_Task_
All lines between the start of the listing below and the line containing "gone: DarkBrownAwardCup <180,222>", inclusive, must be repeated exactly.

--- Supplied information Enclosed Below ---

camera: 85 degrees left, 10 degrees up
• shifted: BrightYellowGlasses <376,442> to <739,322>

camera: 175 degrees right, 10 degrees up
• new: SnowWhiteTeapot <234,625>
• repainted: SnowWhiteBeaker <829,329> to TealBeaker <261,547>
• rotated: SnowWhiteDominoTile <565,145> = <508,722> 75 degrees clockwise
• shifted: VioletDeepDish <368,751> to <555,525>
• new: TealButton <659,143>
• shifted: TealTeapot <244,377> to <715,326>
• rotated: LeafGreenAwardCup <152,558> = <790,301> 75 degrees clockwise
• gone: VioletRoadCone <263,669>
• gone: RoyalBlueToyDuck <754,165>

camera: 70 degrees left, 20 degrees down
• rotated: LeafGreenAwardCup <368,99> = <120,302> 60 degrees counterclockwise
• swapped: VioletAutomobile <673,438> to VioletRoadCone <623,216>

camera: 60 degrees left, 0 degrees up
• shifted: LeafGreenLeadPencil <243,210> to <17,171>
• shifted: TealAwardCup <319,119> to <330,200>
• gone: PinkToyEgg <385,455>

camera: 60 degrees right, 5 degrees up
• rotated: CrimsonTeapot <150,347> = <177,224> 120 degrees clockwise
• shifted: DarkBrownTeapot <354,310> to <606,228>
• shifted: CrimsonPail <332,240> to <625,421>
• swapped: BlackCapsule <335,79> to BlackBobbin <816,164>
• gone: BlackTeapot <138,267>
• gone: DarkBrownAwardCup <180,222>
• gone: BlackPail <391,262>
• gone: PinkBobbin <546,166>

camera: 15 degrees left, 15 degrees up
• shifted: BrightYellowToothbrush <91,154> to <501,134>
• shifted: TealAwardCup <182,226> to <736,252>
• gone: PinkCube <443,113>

--- End of Enclosed Supplied information ---

_Answer to this problem_
camera: 85 degrees left, 10 degrees up
• shifted: BrightYellowGlasses <376,442> to <739,322>

camera: 175 degrees right, 10 degrees up
• new: SnowWhiteTeapot <234,625>
• repainted: SnowWhiteBeaker <829,329> to TealBeaker <261,547>
• rotated: SnowWhiteDominoTile <565,145> = <508,722> 75 degrees clockwise
• shifted: VioletDeepDish <368,751> to <555,525>
• new: TealButton <659,143>
• shifted: TealTeapot <244,377> to <715,326>
• rotated: LeafGreenAwardCup <152,558> = <790,301> 75 degrees clockwise
• gone: VioletRoadCone <263,669>
• gone: RoyalBlueToyDuck <754,165>

camera: 70 degrees left, 20 degrees down
• rotated: LeafGreenAwardCup <368,99> = <120,302> 60 degrees counterclockwise
• swapped: VioletAutomobile <673,438> to VioletRoadCone <623,216>

camera: 60 degrees left, 0 degrees up
• shifted: LeafGreenLeadPencil <243,210> to <17,171>
• shifted: TealAwardCup <319,119> to <330,200>
• gone: PinkToyEgg <385,455>

camera: 60 degrees right, 5 degrees up
• rotated: CrimsonTeapot <150,347> = <177,224> 120 degrees clockwise
• shifted: DarkBrownTeapot <354,310> to <606,228>
• shifted: CrimsonPail <332,240> to <625,421>
• swapped: BlackCapsule <335,79> to BlackBobbin <816,164>
• gone: BlackTeapot <138,267>
• gone: DarkBrownAwardCup <180,222>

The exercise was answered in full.